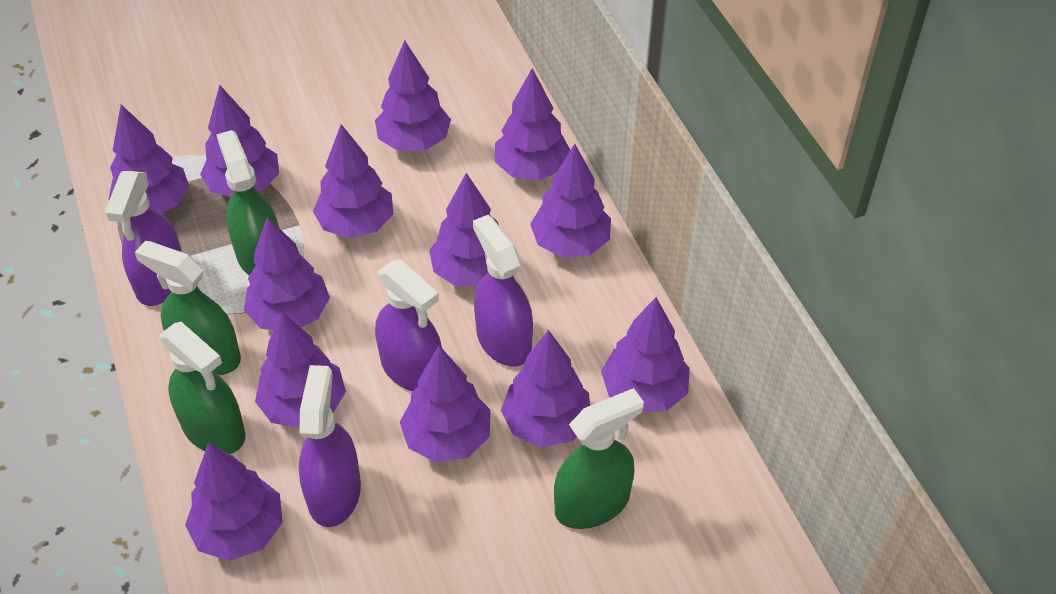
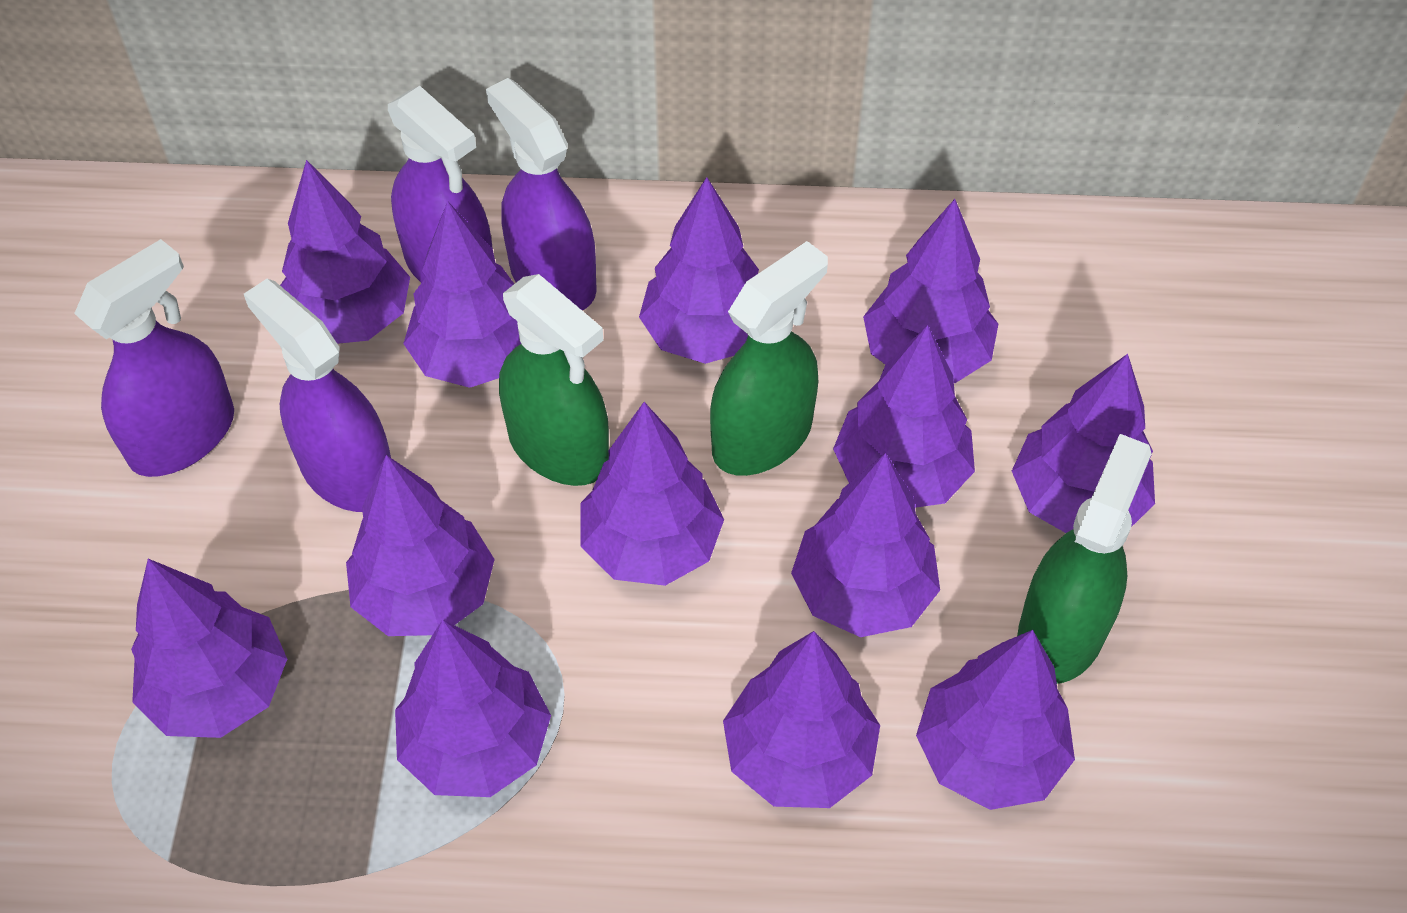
green spray bottle: 4 -> 3

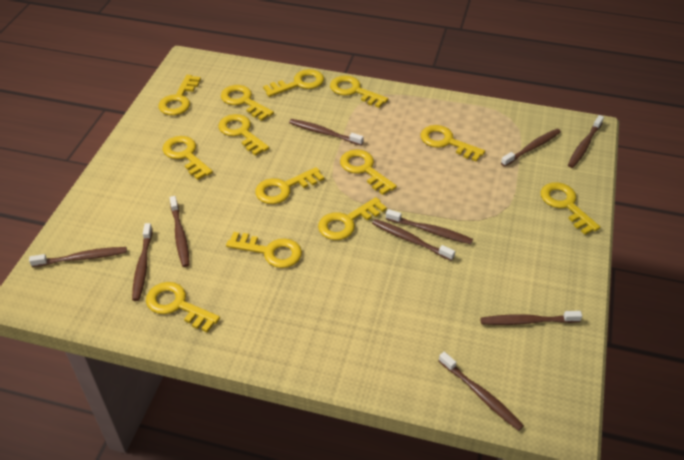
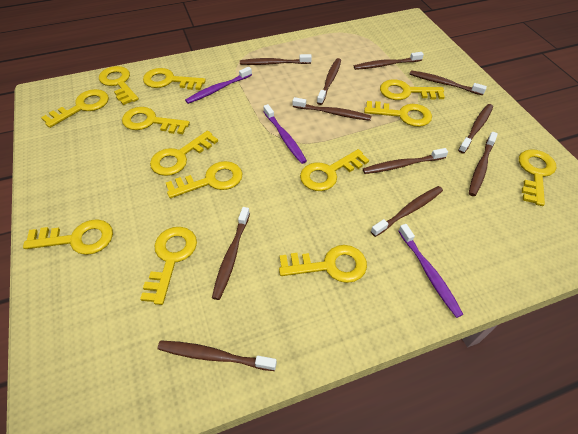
brown toothbrush: 10 -> 11
purple toothbrush: 0 -> 3

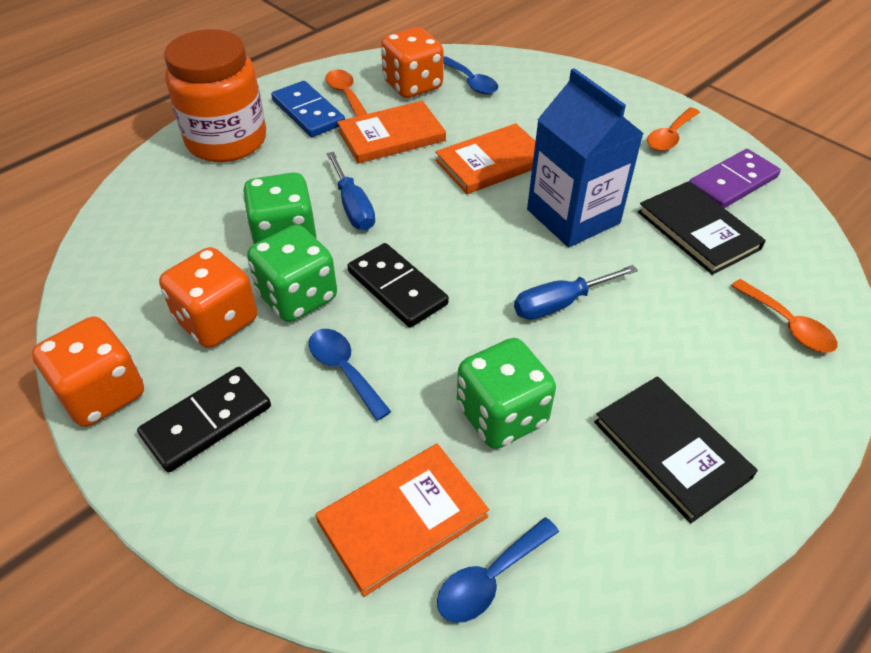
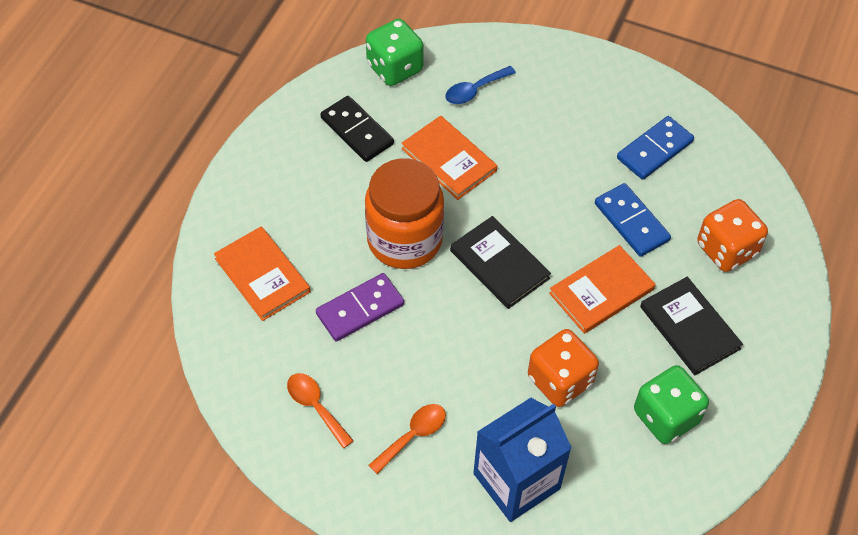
black domino: 2 -> 1
blue domino: 1 -> 2
blue screwdriver: 2 -> 0
blue spoon: 3 -> 1
green dice: 3 -> 2
orange dice: 3 -> 2
orange spoon: 3 -> 2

----------------------------------------

### WORK TASK:
Set down only the lines running from the line with "blue screwdriver: 2 -> 0" to the end of the entries above, both included, exactly as they stand.

### EXPECTED ANSWER:
blue screwdriver: 2 -> 0
blue spoon: 3 -> 1
green dice: 3 -> 2
orange dice: 3 -> 2
orange spoon: 3 -> 2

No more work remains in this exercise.